Description of the task -
Reproduce word for word the lines between the one containing "[342,510,516,586]" and the end of the entries below, both inclusive; leave out pictures.

(Stored dataset items)
- Opening Delimiter -

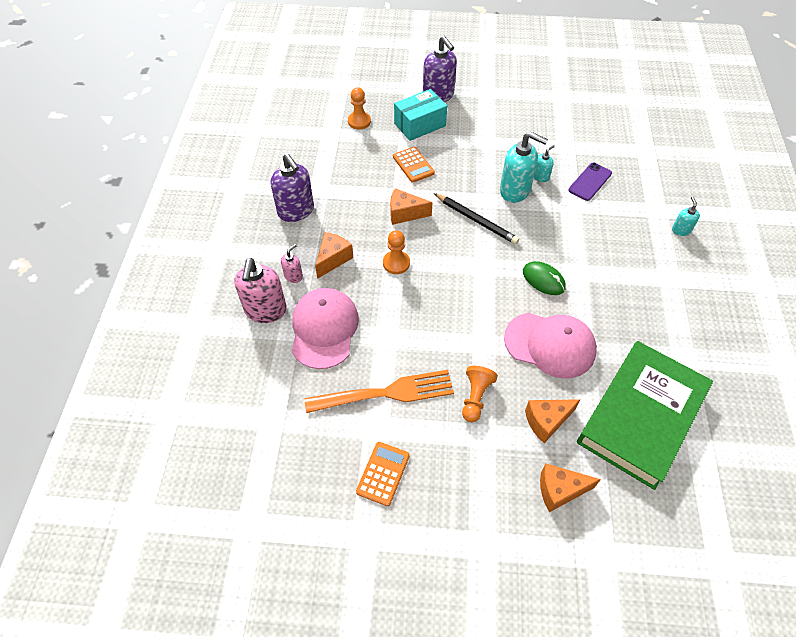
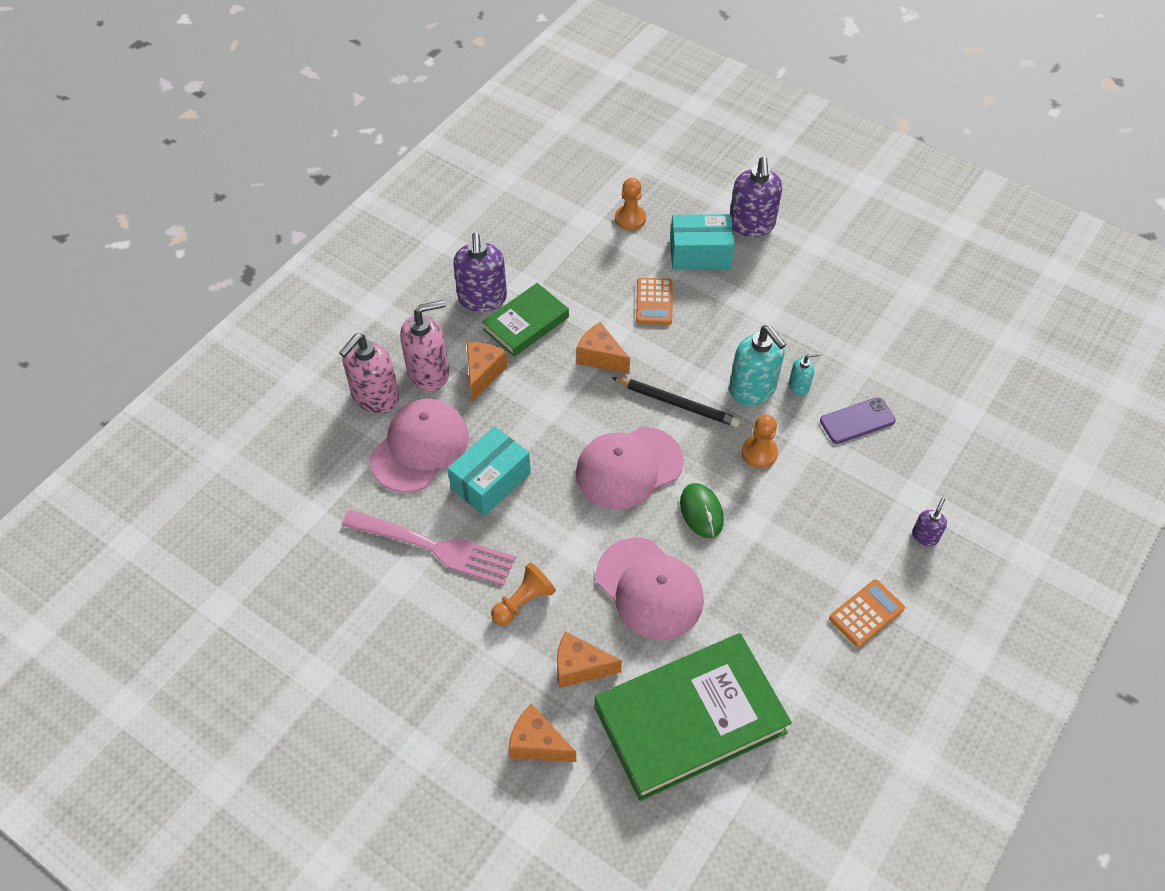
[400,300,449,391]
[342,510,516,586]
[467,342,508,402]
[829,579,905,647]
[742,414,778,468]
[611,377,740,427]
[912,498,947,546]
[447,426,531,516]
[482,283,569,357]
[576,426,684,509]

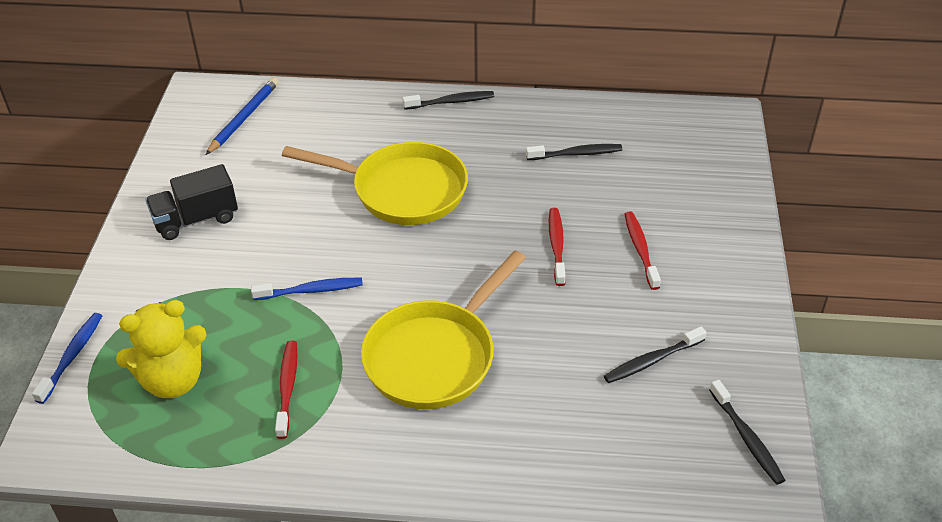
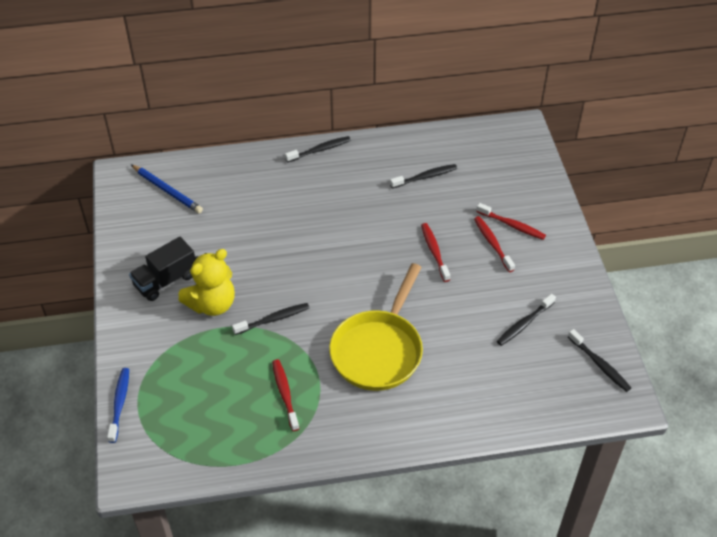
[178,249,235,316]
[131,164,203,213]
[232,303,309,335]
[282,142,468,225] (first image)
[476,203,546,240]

- Closing Delimiter -

Task response -
[342,510,516,586]
[467,342,508,402]
[829,579,905,647]
[742,414,778,468]
[611,377,740,427]
[912,498,947,546]
[447,426,531,516]
[482,283,569,357]
[576,426,684,509]

[178,249,235,316]
[131,164,203,213]
[232,303,309,335]
[282,142,468,225] (first image)
[476,203,546,240]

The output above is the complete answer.